WHAT YOU SHOULD DO
Locate the string "brick" in the listing below. Copy every line where it is found.

DATASET ENTRIES
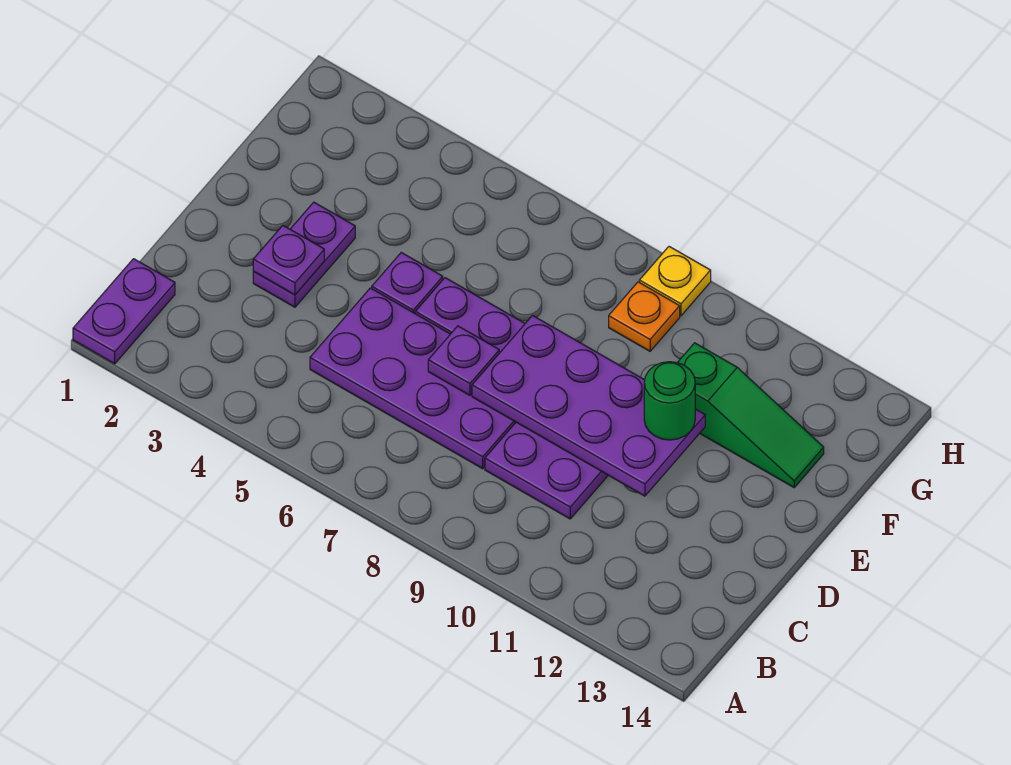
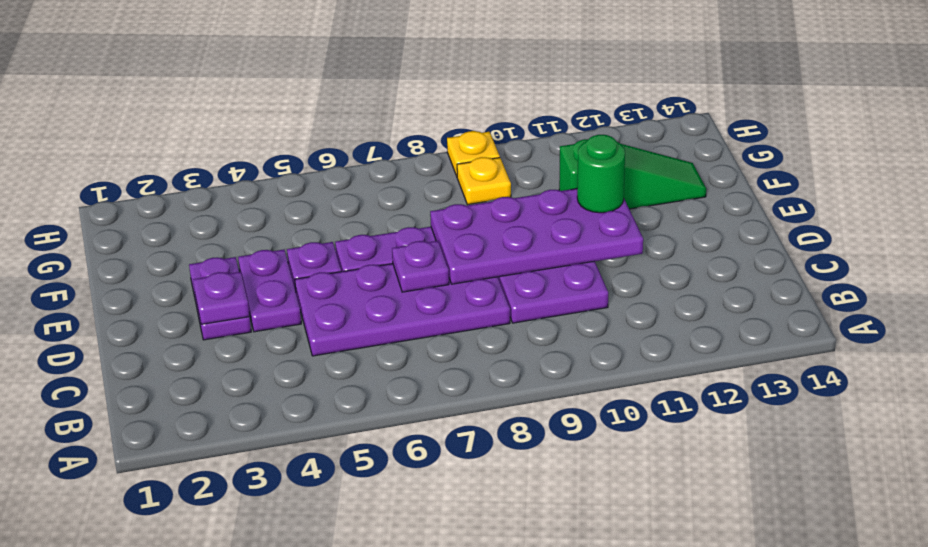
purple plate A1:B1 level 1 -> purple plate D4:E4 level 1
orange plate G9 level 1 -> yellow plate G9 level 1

--

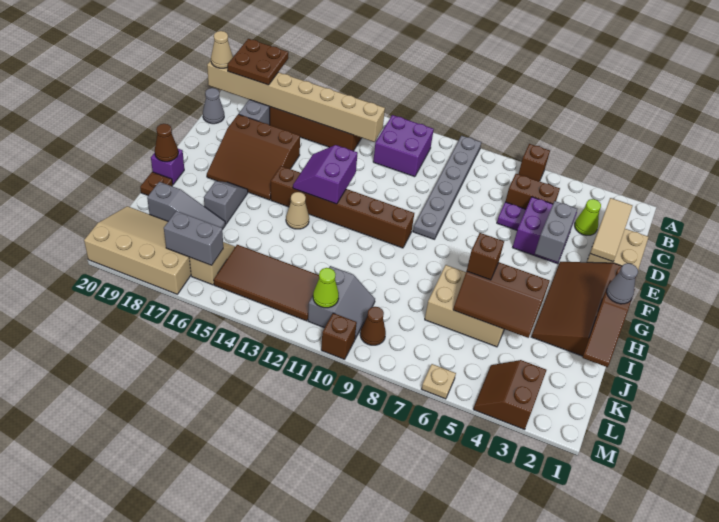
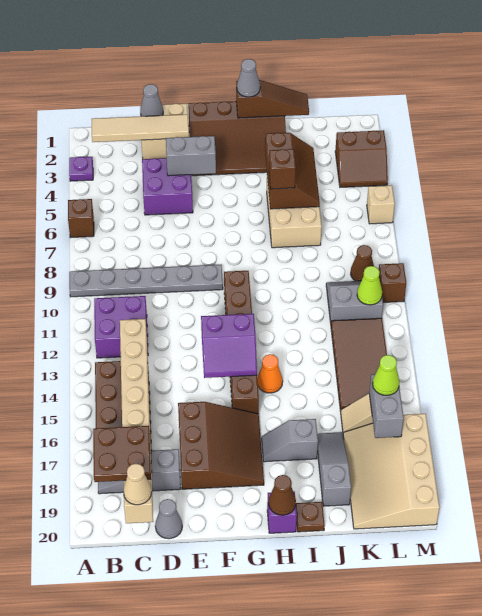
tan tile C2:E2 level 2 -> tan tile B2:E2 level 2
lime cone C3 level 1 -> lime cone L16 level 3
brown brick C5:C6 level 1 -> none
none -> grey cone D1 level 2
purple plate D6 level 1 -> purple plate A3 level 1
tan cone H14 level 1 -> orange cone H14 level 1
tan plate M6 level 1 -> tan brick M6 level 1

PROBLEM SOLUTION
brown brick C5:C6 level 1 -> none
tan plate M6 level 1 -> tan brick M6 level 1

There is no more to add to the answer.